[Collected data]
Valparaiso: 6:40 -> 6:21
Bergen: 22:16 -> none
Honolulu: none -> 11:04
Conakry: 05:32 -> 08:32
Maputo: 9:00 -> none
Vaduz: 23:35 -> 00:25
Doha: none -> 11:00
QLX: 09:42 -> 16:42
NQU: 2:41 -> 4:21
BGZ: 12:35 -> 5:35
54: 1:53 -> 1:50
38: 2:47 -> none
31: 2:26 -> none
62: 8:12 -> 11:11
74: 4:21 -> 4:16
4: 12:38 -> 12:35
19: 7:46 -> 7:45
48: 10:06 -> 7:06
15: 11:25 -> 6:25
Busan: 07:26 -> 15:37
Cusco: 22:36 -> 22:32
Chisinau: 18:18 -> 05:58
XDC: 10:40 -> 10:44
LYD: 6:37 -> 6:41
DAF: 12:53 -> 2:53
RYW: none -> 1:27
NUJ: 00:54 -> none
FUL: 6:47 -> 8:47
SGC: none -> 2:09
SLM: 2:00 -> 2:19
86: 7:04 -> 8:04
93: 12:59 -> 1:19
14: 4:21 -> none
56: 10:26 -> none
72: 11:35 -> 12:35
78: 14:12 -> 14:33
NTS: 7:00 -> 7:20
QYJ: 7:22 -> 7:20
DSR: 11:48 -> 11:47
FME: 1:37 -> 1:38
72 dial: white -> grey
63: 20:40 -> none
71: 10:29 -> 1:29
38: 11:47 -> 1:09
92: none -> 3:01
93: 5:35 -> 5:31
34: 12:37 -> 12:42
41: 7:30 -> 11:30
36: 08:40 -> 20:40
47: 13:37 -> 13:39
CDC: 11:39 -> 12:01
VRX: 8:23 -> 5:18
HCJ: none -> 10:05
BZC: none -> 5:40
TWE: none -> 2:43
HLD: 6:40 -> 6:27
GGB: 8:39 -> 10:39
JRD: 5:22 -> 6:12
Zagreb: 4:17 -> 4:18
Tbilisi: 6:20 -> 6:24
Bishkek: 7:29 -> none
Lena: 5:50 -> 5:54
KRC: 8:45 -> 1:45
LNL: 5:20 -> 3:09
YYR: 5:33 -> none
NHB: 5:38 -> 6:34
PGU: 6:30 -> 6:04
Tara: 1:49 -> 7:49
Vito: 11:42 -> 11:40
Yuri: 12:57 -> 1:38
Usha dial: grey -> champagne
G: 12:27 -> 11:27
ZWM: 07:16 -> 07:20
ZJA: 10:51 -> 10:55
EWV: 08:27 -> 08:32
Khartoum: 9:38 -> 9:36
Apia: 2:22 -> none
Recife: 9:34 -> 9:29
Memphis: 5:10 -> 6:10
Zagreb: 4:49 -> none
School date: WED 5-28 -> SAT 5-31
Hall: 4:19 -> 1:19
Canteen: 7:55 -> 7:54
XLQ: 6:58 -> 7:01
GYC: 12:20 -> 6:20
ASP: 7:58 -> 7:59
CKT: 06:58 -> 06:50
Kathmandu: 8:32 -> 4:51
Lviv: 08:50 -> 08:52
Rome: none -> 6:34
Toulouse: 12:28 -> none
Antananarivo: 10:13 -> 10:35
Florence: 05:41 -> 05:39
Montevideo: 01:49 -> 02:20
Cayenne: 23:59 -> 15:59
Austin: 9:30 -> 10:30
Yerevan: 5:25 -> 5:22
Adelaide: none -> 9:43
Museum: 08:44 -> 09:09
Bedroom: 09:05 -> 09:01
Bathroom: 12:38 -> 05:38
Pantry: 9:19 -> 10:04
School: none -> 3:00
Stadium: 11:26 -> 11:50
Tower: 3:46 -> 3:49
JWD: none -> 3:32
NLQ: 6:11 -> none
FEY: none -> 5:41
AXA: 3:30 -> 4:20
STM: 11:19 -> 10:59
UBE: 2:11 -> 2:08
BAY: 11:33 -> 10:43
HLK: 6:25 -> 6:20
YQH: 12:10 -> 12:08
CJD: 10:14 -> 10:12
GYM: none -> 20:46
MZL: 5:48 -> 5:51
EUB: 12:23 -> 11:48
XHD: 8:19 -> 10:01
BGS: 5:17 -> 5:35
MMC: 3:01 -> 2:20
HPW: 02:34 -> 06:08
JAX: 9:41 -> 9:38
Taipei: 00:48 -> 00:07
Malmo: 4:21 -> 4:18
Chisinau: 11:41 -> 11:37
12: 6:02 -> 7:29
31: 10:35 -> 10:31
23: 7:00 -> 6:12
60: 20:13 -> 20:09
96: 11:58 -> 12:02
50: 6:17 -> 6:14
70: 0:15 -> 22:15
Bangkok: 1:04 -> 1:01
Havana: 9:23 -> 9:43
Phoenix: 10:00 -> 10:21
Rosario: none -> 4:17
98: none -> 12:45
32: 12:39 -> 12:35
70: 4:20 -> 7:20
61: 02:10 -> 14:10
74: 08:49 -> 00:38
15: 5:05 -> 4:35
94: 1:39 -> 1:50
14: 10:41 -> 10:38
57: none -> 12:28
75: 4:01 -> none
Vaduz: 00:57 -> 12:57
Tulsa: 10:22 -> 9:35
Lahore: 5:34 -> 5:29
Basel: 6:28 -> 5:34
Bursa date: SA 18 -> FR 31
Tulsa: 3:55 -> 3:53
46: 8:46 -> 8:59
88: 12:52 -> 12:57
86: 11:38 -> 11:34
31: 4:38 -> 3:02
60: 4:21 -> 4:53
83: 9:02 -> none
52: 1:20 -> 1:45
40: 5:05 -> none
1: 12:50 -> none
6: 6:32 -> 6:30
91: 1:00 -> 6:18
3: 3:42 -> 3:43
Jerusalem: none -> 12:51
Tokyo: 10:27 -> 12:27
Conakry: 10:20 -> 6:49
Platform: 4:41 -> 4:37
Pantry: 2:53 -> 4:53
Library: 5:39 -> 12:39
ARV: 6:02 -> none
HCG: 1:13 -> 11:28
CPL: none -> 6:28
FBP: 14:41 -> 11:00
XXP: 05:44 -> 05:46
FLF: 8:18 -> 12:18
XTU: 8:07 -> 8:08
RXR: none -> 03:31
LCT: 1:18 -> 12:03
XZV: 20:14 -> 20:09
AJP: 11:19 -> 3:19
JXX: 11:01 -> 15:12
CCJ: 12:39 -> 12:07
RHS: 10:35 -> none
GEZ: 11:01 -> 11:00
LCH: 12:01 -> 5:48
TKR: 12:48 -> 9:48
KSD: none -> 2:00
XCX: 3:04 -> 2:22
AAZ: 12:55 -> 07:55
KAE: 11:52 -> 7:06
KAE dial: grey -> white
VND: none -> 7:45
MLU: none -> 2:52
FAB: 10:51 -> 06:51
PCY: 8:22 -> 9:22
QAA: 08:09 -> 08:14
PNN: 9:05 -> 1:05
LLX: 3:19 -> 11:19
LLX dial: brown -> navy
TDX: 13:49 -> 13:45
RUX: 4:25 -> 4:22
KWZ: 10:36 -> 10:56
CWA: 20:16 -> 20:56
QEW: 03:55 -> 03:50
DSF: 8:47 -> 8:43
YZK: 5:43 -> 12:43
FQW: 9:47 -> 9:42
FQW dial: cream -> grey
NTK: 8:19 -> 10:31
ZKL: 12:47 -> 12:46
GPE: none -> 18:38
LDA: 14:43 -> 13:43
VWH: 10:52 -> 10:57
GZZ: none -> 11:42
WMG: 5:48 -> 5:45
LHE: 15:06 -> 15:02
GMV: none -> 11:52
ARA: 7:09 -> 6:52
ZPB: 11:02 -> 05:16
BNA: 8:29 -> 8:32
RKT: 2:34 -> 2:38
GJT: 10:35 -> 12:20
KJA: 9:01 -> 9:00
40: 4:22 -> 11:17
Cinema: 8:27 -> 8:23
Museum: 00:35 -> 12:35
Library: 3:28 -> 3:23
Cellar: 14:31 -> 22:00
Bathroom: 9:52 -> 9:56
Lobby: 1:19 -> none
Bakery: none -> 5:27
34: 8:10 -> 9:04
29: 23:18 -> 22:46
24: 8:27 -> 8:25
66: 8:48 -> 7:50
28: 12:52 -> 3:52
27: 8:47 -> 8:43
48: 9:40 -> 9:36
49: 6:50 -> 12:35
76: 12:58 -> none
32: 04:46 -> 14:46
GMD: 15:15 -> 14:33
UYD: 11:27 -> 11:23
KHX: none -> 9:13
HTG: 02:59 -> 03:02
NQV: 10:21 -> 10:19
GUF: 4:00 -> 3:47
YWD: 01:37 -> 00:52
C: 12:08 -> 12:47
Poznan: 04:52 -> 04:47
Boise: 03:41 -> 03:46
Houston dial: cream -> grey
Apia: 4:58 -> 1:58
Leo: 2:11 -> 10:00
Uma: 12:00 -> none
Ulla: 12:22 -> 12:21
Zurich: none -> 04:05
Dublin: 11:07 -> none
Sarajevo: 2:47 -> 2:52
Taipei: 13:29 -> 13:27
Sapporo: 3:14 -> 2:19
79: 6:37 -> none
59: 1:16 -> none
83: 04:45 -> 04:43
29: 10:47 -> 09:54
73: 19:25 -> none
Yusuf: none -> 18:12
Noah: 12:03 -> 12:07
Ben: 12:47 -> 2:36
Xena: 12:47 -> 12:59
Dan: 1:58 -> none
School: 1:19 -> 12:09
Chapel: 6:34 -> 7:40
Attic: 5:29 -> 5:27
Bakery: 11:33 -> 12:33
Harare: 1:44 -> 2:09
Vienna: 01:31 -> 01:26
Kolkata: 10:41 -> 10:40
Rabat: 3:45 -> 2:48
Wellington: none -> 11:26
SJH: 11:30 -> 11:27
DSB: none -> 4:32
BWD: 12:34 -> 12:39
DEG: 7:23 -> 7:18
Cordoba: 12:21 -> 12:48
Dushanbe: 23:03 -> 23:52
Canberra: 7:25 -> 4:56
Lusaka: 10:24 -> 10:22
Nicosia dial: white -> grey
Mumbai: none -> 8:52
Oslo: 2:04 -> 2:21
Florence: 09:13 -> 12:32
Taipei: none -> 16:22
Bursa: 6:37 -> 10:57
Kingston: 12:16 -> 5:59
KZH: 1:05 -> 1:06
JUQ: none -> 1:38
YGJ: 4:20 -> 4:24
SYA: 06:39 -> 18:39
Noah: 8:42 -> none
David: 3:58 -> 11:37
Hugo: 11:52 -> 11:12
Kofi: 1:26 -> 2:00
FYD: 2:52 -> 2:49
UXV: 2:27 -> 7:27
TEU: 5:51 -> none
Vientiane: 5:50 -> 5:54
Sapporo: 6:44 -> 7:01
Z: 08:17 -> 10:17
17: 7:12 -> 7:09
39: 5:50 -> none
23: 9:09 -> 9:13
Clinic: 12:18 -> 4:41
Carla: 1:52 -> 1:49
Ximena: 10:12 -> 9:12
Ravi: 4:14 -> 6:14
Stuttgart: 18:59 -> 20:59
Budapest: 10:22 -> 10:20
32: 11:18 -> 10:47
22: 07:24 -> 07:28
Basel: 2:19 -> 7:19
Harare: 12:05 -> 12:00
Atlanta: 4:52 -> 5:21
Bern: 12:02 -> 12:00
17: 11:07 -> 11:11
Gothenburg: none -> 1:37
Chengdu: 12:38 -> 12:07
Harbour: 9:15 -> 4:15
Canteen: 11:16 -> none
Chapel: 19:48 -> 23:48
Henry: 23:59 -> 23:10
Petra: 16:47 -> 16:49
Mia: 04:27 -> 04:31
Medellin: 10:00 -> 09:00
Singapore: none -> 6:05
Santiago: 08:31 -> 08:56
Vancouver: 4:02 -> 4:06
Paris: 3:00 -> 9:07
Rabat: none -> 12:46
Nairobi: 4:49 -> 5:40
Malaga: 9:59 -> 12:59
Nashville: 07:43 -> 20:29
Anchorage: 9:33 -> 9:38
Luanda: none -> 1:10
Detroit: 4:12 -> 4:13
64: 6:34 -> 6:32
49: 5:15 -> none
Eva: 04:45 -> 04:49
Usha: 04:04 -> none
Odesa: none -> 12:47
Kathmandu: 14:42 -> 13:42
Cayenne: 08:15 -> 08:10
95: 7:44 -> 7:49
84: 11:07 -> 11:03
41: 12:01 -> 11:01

Goal of the exercise:
Reproduce the material verbatim, starting at its first line and stopping after the line that contains "Busan: 07:26 -> 15:37".

Answer to this task:
Valparaiso: 6:40 -> 6:21
Bergen: 22:16 -> none
Honolulu: none -> 11:04
Conakry: 05:32 -> 08:32
Maputo: 9:00 -> none
Vaduz: 23:35 -> 00:25
Doha: none -> 11:00
QLX: 09:42 -> 16:42
NQU: 2:41 -> 4:21
BGZ: 12:35 -> 5:35
54: 1:53 -> 1:50
38: 2:47 -> none
31: 2:26 -> none
62: 8:12 -> 11:11
74: 4:21 -> 4:16
4: 12:38 -> 12:35
19: 7:46 -> 7:45
48: 10:06 -> 7:06
15: 11:25 -> 6:25
Busan: 07:26 -> 15:37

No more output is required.